**Task prompt**
Please return all lines in the listing holding the word "wiper".

**Dataset entries**
━━━━━━━━━━━━━━━━━━━━
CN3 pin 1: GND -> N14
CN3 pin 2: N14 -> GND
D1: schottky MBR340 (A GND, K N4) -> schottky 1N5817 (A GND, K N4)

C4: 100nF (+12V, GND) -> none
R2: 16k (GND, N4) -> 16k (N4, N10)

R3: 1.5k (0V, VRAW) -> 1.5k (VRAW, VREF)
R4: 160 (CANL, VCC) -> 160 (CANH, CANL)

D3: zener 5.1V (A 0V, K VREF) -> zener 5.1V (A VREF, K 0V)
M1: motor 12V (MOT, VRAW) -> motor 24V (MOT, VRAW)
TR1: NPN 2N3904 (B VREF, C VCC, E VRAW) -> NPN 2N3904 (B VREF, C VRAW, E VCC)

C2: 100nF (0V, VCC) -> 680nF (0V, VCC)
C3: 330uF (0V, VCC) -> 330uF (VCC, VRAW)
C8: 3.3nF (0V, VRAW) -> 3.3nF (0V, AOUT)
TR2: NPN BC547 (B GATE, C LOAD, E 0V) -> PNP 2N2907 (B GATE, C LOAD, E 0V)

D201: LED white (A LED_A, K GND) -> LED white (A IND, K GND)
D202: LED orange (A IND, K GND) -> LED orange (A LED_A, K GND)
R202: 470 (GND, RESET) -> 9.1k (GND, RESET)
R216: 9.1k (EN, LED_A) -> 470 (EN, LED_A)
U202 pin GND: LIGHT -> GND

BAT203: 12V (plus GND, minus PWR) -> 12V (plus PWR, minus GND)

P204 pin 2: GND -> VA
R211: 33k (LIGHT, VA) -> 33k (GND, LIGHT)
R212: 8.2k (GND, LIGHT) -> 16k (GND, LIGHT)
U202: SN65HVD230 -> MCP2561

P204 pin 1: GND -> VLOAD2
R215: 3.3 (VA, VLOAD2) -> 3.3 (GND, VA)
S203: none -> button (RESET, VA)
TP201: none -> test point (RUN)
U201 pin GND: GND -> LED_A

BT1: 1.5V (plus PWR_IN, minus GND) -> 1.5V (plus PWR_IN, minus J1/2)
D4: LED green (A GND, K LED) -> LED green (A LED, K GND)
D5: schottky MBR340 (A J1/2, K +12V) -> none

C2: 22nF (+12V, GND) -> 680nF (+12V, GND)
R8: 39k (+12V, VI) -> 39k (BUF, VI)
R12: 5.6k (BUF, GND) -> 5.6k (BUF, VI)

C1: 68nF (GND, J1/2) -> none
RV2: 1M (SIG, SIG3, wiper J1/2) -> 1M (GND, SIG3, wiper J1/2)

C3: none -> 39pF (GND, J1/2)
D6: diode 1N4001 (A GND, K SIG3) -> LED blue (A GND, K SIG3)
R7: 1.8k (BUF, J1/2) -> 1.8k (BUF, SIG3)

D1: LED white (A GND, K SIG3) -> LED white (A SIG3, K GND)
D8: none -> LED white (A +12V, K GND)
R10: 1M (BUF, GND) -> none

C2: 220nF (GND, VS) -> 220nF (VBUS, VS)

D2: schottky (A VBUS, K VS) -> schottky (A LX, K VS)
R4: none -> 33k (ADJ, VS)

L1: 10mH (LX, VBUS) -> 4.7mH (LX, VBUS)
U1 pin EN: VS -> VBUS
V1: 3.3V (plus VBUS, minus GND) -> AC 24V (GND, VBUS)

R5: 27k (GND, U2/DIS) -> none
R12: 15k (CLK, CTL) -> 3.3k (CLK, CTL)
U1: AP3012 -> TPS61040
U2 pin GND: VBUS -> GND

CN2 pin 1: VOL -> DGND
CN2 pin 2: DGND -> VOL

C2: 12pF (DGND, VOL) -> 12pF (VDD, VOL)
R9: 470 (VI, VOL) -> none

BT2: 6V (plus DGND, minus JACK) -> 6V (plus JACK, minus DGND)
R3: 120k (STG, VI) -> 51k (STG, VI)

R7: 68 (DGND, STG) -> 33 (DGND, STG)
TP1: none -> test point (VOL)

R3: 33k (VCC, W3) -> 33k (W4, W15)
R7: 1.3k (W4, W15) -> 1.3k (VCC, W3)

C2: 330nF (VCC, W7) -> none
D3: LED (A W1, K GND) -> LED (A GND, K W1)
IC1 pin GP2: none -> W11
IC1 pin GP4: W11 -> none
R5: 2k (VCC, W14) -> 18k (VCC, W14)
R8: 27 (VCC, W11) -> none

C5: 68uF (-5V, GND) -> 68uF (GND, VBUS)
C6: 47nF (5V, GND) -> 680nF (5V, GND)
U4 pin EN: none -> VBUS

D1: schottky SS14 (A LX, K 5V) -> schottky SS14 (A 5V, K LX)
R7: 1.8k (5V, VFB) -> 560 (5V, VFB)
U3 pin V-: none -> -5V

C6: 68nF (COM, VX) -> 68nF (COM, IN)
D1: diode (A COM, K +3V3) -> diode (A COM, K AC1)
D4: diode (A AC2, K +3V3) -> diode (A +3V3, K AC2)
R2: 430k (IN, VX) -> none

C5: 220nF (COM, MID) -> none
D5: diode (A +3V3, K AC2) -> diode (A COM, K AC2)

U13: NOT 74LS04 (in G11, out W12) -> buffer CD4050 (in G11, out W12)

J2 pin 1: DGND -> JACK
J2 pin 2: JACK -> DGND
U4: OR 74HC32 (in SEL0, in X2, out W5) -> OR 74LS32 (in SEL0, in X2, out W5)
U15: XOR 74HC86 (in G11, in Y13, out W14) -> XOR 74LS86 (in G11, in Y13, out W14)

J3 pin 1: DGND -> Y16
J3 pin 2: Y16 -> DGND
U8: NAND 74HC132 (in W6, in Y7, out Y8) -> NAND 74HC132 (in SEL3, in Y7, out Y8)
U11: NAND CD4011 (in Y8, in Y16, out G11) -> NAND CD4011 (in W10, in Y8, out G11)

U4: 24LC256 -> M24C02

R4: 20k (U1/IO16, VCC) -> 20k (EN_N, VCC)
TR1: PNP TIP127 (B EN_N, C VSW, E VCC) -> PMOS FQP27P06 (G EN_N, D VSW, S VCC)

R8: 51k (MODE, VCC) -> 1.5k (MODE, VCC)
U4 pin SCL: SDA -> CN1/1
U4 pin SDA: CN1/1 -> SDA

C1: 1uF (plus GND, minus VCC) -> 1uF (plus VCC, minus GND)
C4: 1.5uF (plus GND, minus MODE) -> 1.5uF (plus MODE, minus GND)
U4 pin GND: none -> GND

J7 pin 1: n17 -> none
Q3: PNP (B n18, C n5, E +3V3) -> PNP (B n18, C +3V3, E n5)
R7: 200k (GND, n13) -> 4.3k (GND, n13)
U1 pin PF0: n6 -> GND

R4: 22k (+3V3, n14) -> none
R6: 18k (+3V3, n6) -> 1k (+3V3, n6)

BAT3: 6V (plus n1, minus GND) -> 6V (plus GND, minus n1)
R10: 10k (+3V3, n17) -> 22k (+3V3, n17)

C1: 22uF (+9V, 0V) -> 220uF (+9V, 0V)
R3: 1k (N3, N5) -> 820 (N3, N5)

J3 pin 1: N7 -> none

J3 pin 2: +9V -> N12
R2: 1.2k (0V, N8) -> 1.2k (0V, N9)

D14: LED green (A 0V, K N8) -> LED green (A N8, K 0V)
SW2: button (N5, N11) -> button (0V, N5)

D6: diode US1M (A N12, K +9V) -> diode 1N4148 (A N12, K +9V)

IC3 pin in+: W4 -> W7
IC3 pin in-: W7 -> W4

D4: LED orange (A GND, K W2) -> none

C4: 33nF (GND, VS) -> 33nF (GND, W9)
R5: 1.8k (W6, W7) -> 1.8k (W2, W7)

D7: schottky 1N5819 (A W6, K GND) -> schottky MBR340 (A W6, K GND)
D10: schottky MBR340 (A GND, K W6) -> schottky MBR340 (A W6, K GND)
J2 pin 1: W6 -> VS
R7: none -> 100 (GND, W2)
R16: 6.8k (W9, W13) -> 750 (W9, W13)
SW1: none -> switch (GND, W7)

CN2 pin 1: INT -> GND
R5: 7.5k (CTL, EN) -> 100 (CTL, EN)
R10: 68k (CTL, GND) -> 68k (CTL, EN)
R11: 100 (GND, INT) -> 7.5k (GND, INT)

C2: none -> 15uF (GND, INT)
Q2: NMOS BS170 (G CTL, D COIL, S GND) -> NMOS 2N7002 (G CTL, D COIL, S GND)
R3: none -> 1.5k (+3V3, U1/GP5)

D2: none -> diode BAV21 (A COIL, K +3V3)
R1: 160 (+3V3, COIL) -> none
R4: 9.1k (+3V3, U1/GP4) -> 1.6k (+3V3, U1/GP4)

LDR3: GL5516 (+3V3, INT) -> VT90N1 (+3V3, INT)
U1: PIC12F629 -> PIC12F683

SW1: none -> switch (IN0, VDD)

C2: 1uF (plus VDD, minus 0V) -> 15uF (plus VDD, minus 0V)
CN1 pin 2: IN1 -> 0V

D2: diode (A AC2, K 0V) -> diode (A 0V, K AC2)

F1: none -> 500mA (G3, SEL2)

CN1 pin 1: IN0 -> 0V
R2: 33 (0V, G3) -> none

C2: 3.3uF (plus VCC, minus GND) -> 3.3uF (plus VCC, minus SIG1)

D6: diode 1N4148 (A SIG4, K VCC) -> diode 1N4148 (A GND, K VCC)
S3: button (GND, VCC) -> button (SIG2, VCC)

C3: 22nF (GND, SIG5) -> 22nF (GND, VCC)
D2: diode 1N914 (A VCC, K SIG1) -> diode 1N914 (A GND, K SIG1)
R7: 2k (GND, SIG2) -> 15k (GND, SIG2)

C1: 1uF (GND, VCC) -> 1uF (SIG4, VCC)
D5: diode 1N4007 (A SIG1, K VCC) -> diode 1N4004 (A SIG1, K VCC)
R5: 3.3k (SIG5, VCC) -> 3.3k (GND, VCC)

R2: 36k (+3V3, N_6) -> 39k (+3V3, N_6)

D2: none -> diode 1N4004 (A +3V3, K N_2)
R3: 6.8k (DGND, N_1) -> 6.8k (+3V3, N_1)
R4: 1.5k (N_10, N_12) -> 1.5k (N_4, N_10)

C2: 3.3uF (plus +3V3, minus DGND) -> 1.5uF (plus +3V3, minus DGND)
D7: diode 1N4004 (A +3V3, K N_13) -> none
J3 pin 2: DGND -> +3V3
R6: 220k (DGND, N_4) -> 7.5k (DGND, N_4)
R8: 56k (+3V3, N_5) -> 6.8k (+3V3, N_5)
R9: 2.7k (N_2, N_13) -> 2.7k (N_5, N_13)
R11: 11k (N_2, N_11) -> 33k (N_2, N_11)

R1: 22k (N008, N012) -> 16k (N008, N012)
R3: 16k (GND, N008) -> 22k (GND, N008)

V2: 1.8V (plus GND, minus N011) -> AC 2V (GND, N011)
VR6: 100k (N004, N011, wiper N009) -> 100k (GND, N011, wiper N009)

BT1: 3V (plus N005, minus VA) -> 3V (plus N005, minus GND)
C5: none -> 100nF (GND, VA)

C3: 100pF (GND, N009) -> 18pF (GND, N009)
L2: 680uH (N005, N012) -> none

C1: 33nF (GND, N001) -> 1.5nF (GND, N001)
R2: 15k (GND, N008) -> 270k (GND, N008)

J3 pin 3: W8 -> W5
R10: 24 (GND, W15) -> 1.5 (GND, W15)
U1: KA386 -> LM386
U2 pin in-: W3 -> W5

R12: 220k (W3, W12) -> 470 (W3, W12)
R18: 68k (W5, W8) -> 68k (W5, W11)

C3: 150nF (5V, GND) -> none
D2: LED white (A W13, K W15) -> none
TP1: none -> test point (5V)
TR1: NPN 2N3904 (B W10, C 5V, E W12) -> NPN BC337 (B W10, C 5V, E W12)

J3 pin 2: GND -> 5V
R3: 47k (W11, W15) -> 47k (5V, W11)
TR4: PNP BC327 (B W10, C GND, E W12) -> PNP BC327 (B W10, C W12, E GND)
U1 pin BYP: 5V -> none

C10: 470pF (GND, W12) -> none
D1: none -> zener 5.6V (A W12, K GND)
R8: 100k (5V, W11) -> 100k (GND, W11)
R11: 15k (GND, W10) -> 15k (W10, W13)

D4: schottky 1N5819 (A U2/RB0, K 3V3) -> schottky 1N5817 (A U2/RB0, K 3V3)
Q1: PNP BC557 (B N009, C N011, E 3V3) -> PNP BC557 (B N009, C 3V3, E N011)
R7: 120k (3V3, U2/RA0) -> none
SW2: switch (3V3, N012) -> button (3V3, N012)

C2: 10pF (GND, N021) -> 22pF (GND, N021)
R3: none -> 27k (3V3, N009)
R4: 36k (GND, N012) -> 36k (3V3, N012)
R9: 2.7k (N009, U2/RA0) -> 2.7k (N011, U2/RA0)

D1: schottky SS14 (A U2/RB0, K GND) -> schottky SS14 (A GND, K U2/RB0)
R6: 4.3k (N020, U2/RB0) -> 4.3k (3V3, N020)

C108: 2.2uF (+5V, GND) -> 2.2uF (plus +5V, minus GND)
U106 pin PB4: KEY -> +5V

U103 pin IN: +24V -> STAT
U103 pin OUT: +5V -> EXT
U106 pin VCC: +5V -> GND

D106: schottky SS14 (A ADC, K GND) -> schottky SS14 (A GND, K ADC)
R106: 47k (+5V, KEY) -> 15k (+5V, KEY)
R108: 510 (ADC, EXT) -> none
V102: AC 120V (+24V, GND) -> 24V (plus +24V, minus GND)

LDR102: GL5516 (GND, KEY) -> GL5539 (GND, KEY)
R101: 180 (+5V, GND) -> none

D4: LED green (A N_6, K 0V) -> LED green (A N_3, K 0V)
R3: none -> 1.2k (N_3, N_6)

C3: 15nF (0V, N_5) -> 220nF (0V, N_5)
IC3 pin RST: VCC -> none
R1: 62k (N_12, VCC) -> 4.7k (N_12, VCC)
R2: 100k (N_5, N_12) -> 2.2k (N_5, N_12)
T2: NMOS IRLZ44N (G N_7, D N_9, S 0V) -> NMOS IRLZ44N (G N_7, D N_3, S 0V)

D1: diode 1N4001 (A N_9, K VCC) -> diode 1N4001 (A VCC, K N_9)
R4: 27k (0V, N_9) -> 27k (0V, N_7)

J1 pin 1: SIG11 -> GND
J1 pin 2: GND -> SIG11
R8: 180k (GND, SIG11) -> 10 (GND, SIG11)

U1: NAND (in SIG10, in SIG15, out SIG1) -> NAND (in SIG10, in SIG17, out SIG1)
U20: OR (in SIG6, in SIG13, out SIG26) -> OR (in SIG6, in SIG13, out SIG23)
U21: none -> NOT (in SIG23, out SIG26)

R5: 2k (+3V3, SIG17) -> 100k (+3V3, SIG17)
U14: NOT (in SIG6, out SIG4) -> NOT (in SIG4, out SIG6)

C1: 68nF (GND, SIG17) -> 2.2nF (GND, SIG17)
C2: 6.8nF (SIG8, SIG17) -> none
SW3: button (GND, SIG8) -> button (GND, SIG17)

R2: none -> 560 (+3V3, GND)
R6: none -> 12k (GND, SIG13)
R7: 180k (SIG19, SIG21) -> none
━━━━━━━━━━━━━━━━━━━━
**Answer section**
RV2: 1M (SIG, SIG3, wiper J1/2) -> 1M (GND, SIG3, wiper J1/2)
VR6: 100k (N004, N011, wiper N009) -> 100k (GND, N011, wiper N009)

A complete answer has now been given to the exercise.